*** Exercise data ***

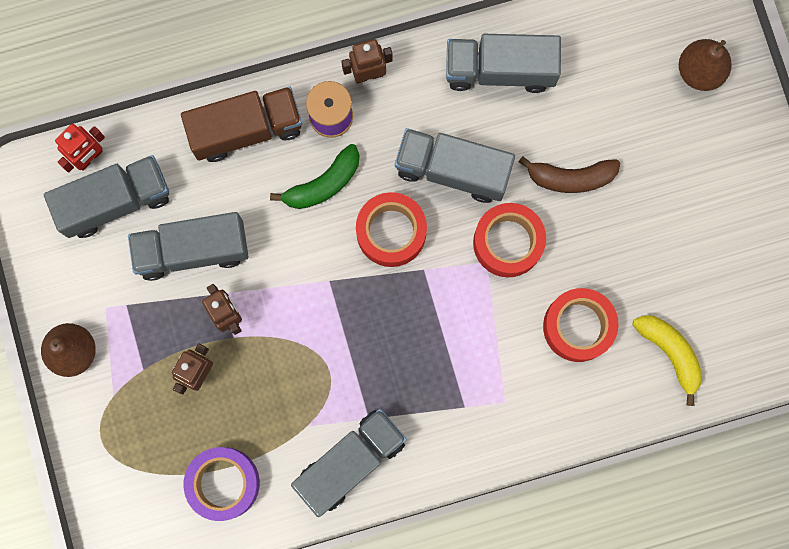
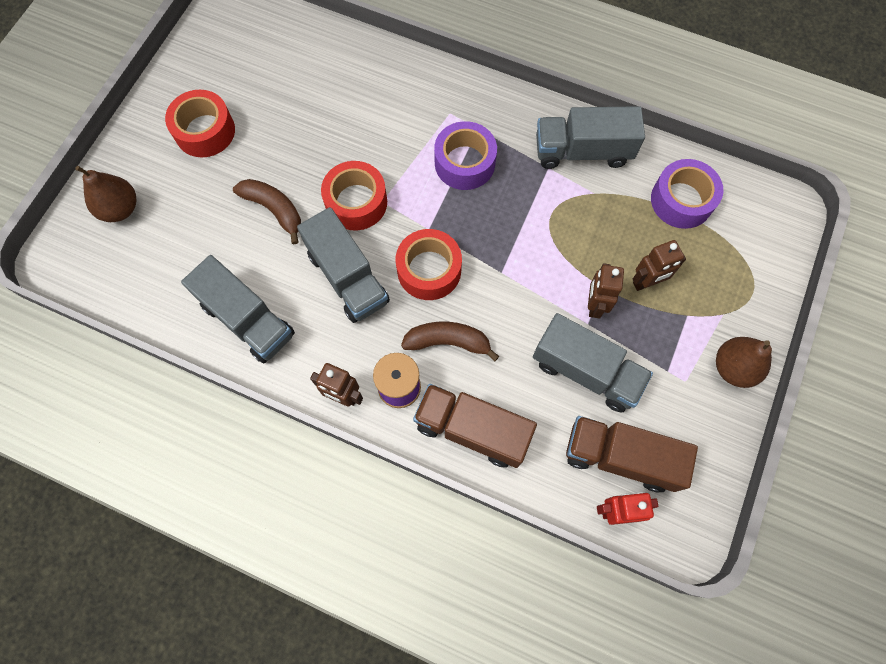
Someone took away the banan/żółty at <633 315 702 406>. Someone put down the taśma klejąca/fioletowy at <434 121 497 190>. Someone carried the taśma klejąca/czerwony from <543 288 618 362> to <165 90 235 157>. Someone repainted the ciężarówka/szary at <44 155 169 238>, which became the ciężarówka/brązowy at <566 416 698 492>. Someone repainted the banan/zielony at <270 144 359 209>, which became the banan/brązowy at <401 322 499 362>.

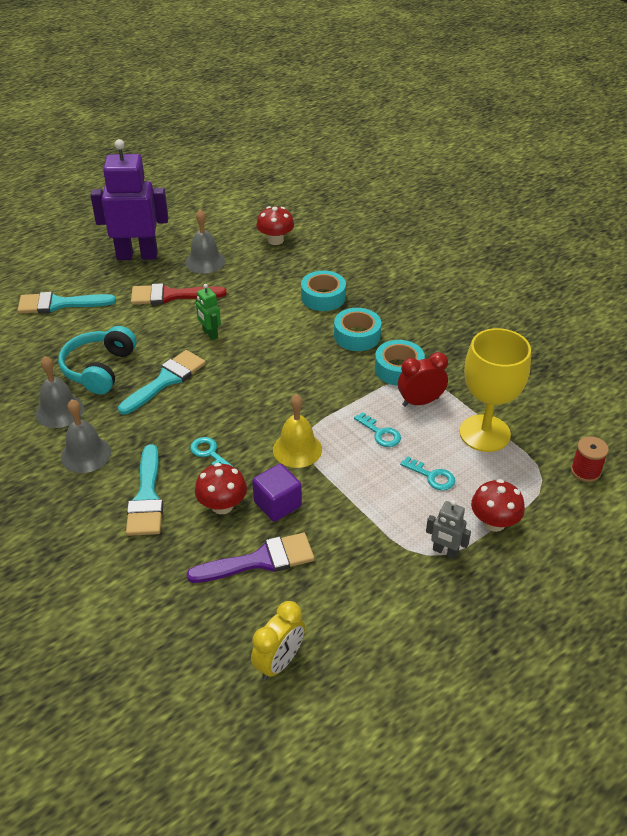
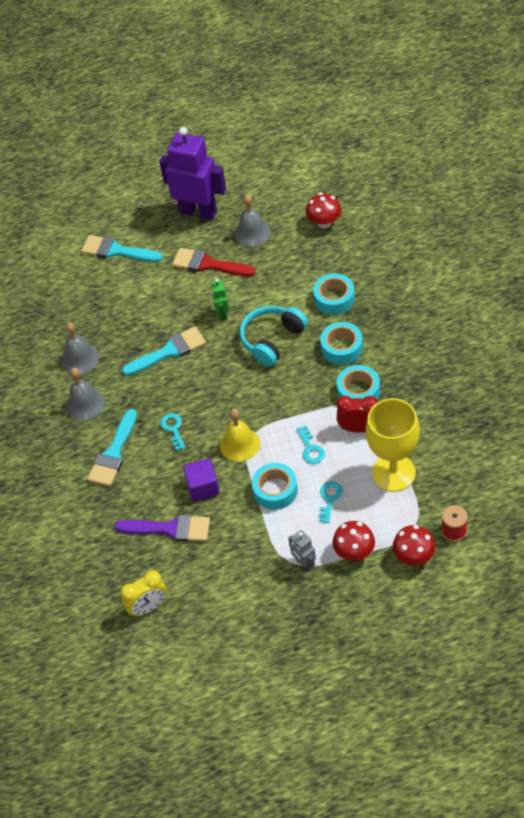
Someone put down the taśma klejąca/turkusowy at <252 463 298 510>. Someone carried the słuchawki/turkusowy from <58 326 136 394> to <240 306 308 367>. Someone carried the grzyb/czerwony from <195 463 247 514> to <393 525 436 565>. Someone rotated the klucz/turkusowy at <400 456 455 491> by 135 degrees counterclockwise.

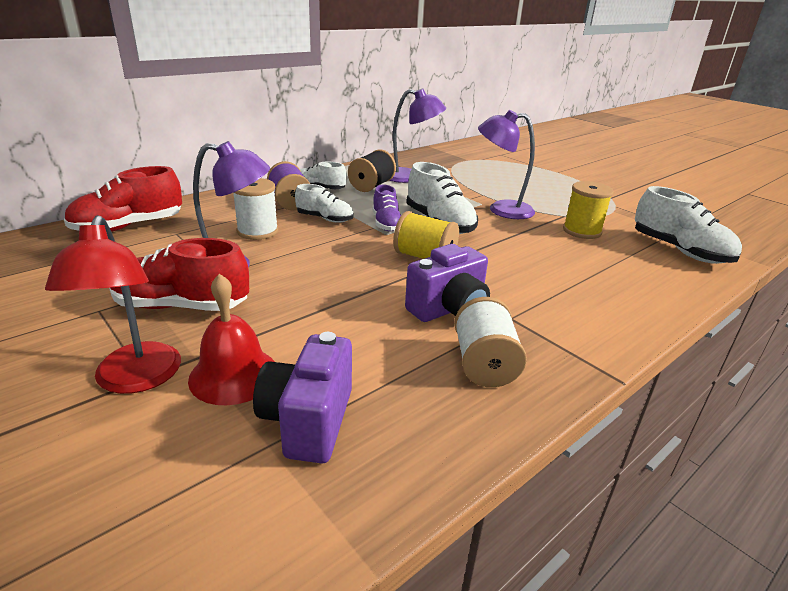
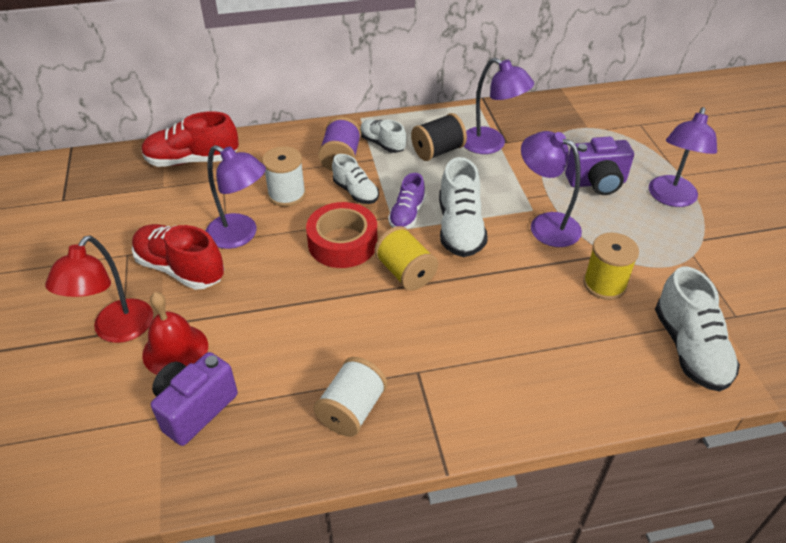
Someone put down the taśma klejąca/czerwony at <306 202 378 268>. Someone put down the lampka/fioletowy at <649 107 717 207>. Someone carried the aparat fotograficzny/fioletowy from <405 244 490 322> to <565 136 634 195>.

*** End of Exercise data ***

**Directions for this task:** Reproduce the listing word for word. Do not carry over the pictures.

**Solution:**
Someone took away the banan/żółty at <633 315 702 406>. Someone put down the taśma klejąca/fioletowy at <434 121 497 190>. Someone carried the taśma klejąca/czerwony from <543 288 618 362> to <165 90 235 157>. Someone repainted the ciężarówka/szary at <44 155 169 238>, which became the ciężarówka/brązowy at <566 416 698 492>. Someone repainted the banan/zielony at <270 144 359 209>, which became the banan/brązowy at <401 322 499 362>.

Someone put down the taśma klejąca/turkusowy at <252 463 298 510>. Someone carried the słuchawki/turkusowy from <58 326 136 394> to <240 306 308 367>. Someone carried the grzyb/czerwony from <195 463 247 514> to <393 525 436 565>. Someone rotated the klucz/turkusowy at <400 456 455 491> by 135 degrees counterclockwise.

Someone put down the taśma klejąca/czerwony at <306 202 378 268>. Someone put down the lampka/fioletowy at <649 107 717 207>. Someone carried the aparat fotograficzny/fioletowy from <405 244 490 322> to <565 136 634 195>.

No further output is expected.